## Stored entries
= Beginning of Section =
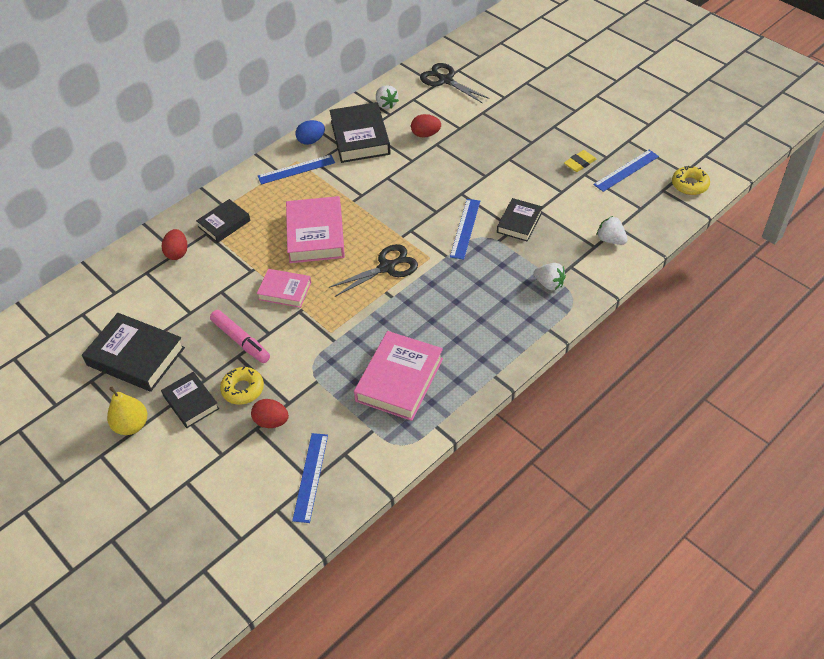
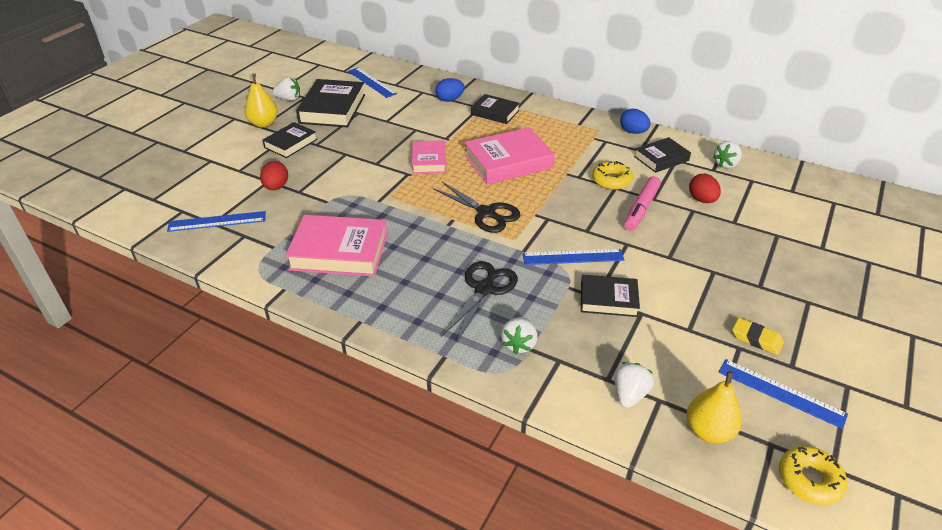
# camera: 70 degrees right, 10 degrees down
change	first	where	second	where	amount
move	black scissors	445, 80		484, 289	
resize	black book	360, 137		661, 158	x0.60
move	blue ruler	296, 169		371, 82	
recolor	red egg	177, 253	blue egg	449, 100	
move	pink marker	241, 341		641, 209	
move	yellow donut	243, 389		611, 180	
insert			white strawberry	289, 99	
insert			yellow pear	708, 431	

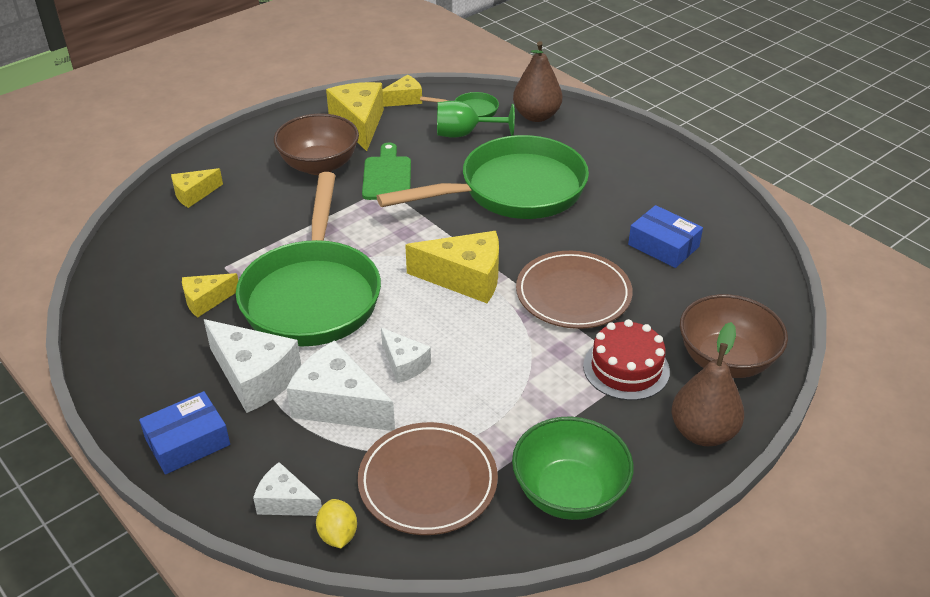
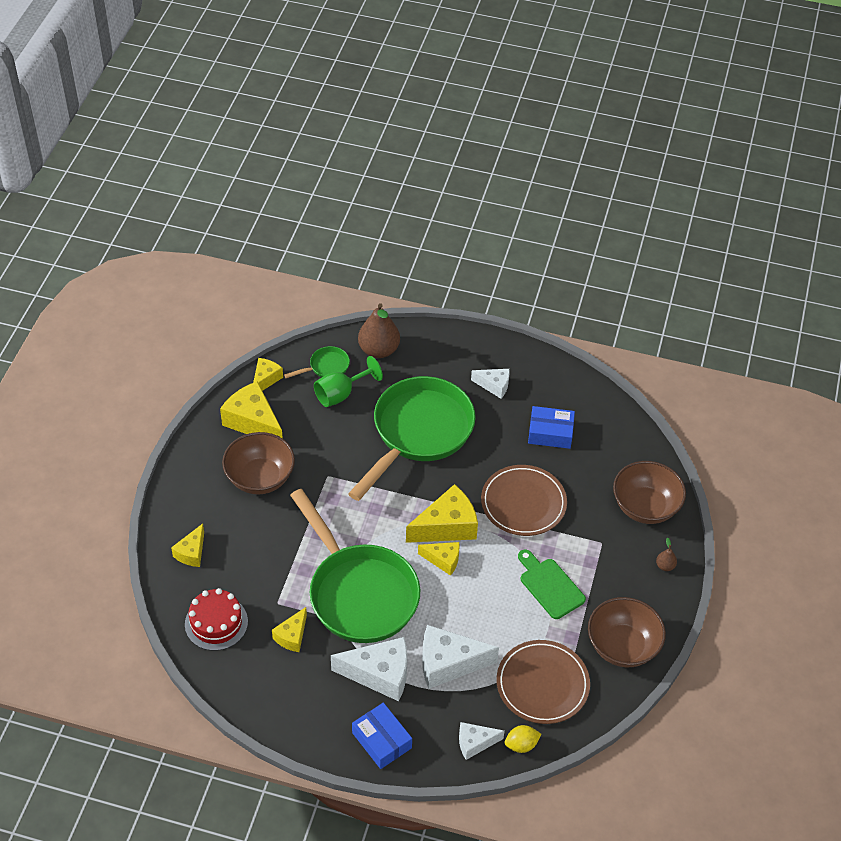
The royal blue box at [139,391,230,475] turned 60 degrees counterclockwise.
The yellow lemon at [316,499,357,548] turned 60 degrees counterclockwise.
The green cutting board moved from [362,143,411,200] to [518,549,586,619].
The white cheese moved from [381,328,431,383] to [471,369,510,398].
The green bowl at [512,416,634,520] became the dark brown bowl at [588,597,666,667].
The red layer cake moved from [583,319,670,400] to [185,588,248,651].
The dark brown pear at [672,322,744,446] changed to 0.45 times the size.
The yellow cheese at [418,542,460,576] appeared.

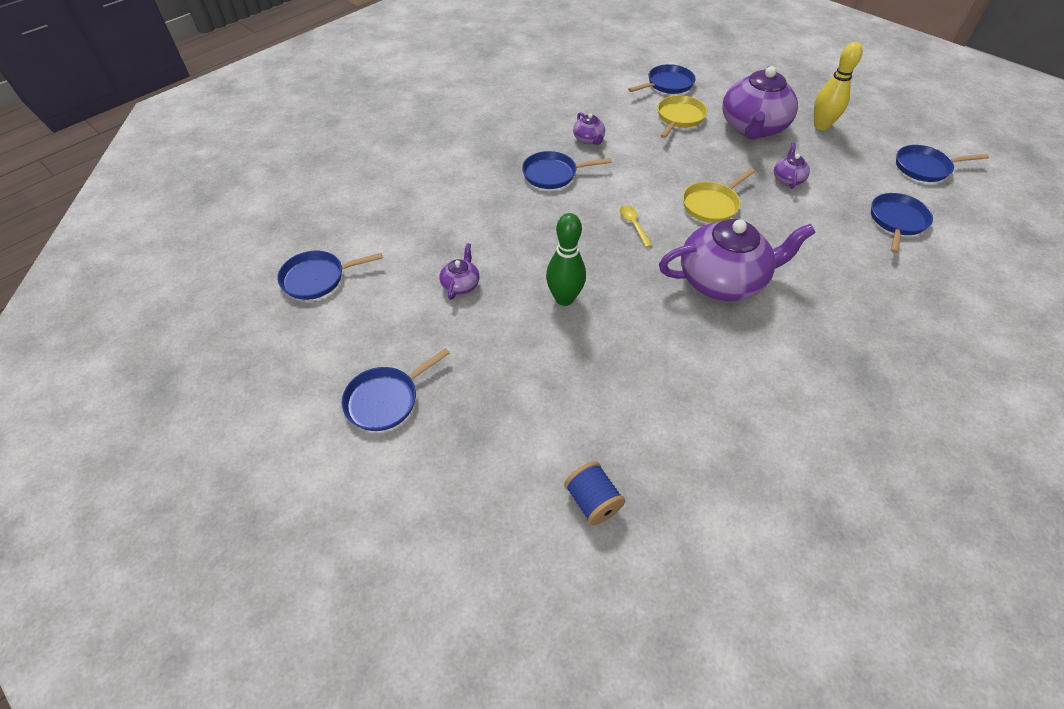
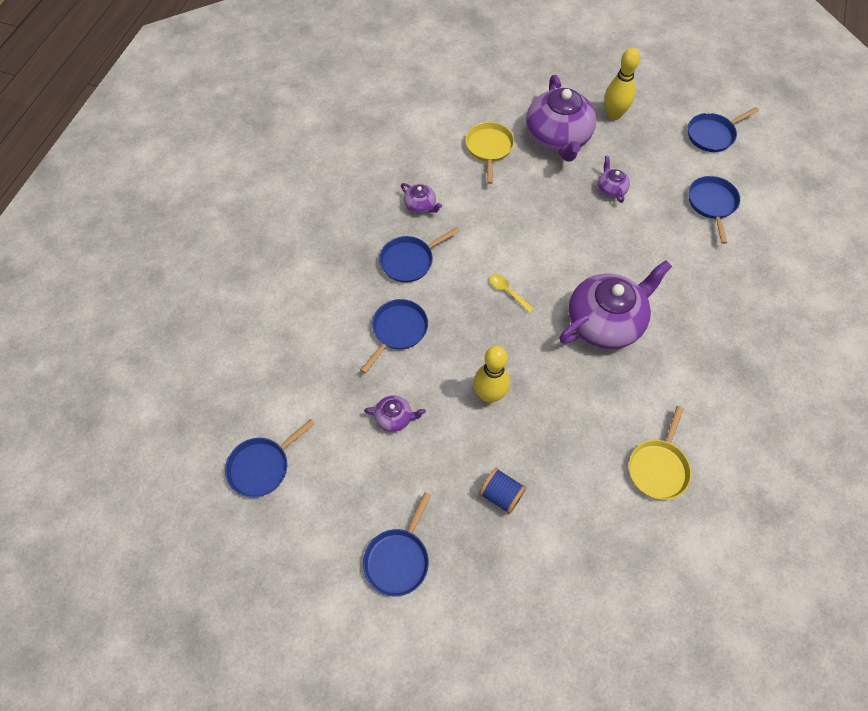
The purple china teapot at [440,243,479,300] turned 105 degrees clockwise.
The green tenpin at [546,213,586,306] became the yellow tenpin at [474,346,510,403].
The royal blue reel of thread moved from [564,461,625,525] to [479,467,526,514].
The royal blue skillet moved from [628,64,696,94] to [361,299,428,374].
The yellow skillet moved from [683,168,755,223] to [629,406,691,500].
= End of Section =
Which lines run from the one containing "The green bowl" to the end of the data above? Set down those lines exactly, and only those, without any pictures.

The green bowl at [512,416,634,520] became the dark brown bowl at [588,597,666,667].
The red layer cake moved from [583,319,670,400] to [185,588,248,651].
The dark brown pear at [672,322,744,446] changed to 0.45 times the size.
The yellow cheese at [418,542,460,576] appeared.

The purple china teapot at [440,243,479,300] turned 105 degrees clockwise.
The green tenpin at [546,213,586,306] became the yellow tenpin at [474,346,510,403].
The royal blue reel of thread moved from [564,461,625,525] to [479,467,526,514].
The royal blue skillet moved from [628,64,696,94] to [361,299,428,374].
The yellow skillet moved from [683,168,755,223] to [629,406,691,500].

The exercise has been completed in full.